→ **Given problem**
Present every line of the listing below as a numbered list, skipping blank lines and leaving out the pictures.

━━━━━━━━━━━━━━━━

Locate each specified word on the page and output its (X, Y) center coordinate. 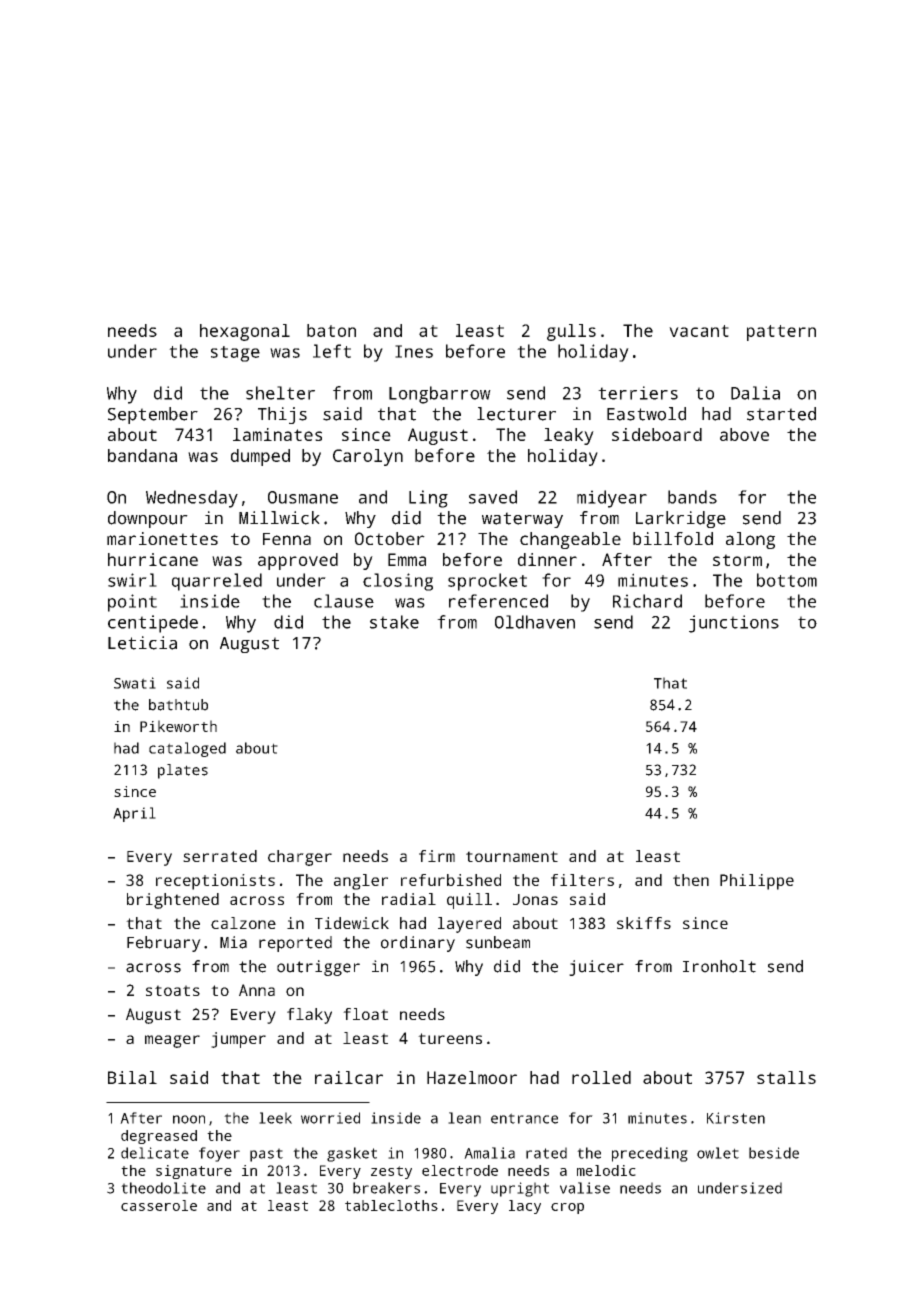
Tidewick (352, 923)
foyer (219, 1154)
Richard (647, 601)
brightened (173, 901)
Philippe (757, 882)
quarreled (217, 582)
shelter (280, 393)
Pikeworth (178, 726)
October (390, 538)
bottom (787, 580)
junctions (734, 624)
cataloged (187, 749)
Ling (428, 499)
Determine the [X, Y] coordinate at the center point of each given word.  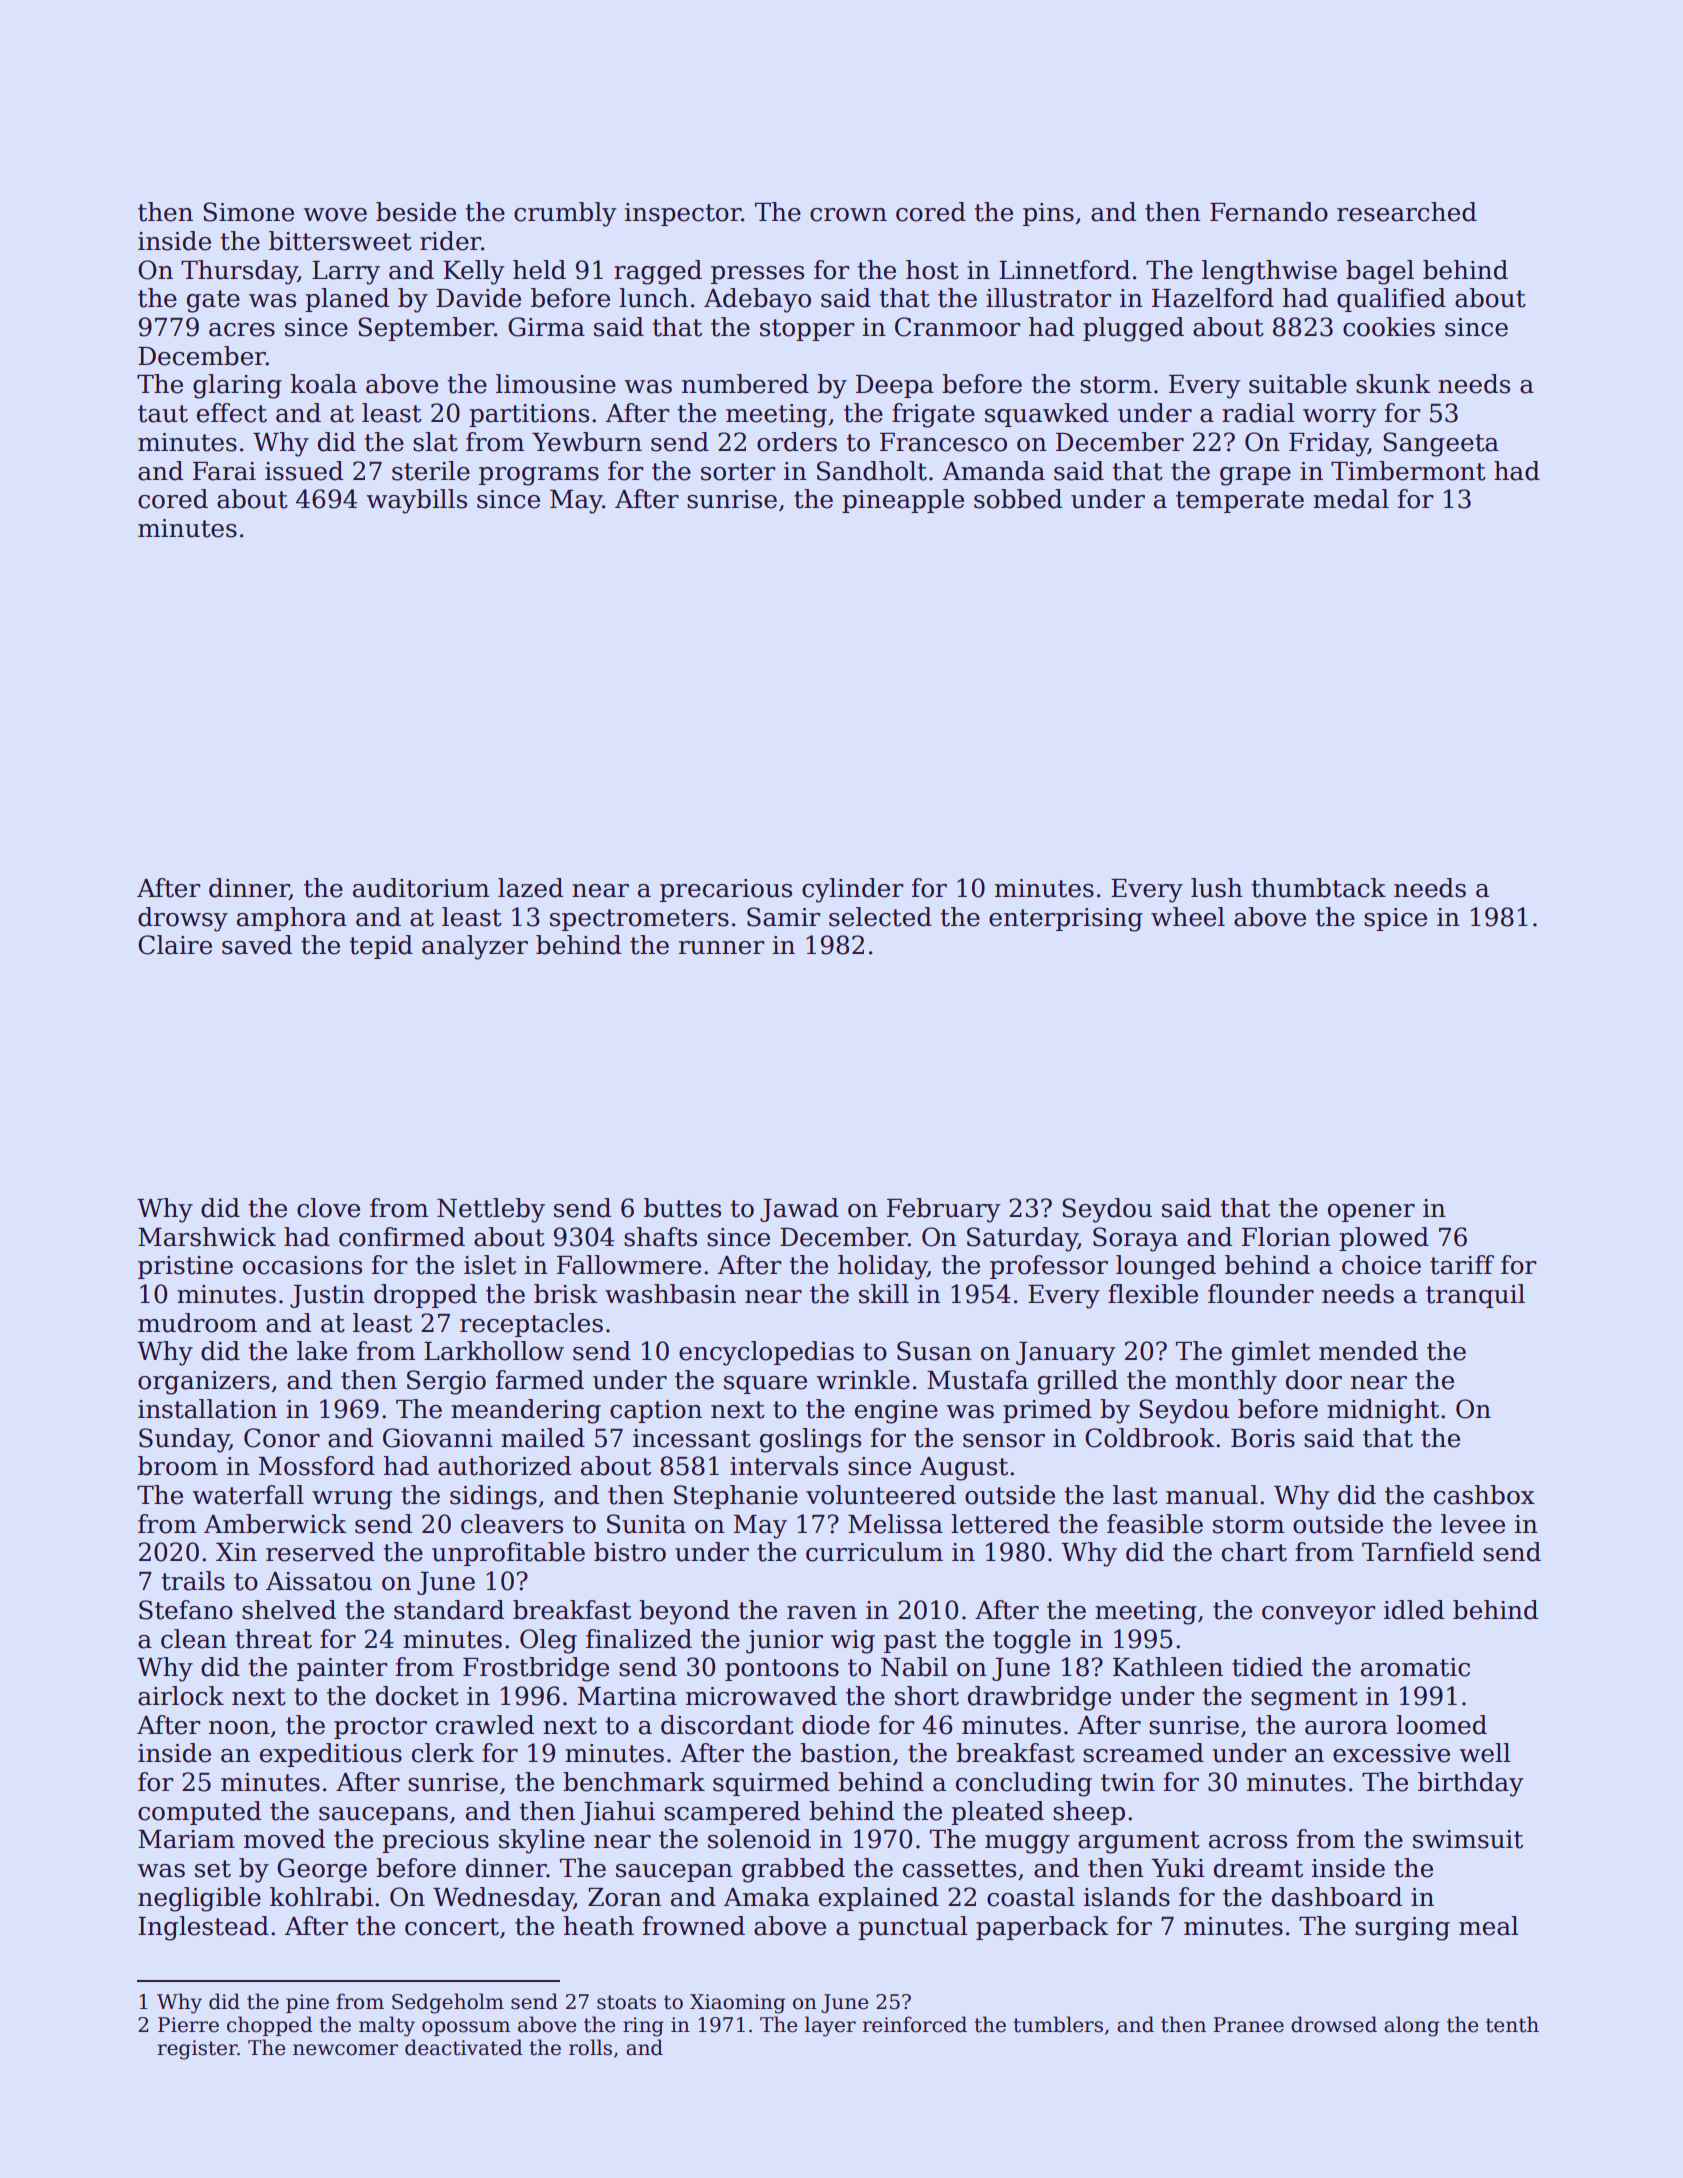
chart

━━━━━━━━━━━━━━━━

→ **Answer to the exercise**
1. Locate each specified word on the page and output its (X, Y) center coordinate. 
2. Tidewick (352, 923)
3. foyer (219, 1154)
4. Richard (647, 601)
5. brightened (173, 901)
6. Philippe (757, 882)
7. quarreled (217, 582)
8. shelter (280, 393)
9. Pikeworth (178, 726)
10. October (390, 538)
11. bottom (787, 580)
12. junctions (734, 624)
13. cataloged (187, 749)
14. Ling (428, 499)
15. Determine the [X, Y] coordinate at the center point of each given word.  
16. chart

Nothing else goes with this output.